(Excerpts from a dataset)

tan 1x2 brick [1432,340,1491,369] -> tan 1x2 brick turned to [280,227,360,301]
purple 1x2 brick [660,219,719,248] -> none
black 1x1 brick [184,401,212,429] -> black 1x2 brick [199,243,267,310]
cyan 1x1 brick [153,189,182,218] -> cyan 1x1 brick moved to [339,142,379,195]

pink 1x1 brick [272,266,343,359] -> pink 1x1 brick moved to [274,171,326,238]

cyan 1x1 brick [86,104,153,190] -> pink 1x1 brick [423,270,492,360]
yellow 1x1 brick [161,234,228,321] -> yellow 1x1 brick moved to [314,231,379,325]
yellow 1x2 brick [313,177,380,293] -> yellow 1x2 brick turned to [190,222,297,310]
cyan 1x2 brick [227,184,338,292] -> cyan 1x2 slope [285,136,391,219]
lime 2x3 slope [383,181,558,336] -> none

What to produce
Each record above should be given again exactly as it appears.

Answer to this problem
tan 1x2 brick [1432,340,1491,369] -> tan 1x2 brick turned to [280,227,360,301]
purple 1x2 brick [660,219,719,248] -> none
black 1x1 brick [184,401,212,429] -> black 1x2 brick [199,243,267,310]
cyan 1x1 brick [153,189,182,218] -> cyan 1x1 brick moved to [339,142,379,195]

pink 1x1 brick [272,266,343,359] -> pink 1x1 brick moved to [274,171,326,238]

cyan 1x1 brick [86,104,153,190] -> pink 1x1 brick [423,270,492,360]
yellow 1x1 brick [161,234,228,321] -> yellow 1x1 brick moved to [314,231,379,325]
yellow 1x2 brick [313,177,380,293] -> yellow 1x2 brick turned to [190,222,297,310]
cyan 1x2 brick [227,184,338,292] -> cyan 1x2 slope [285,136,391,219]
lime 2x3 slope [383,181,558,336] -> none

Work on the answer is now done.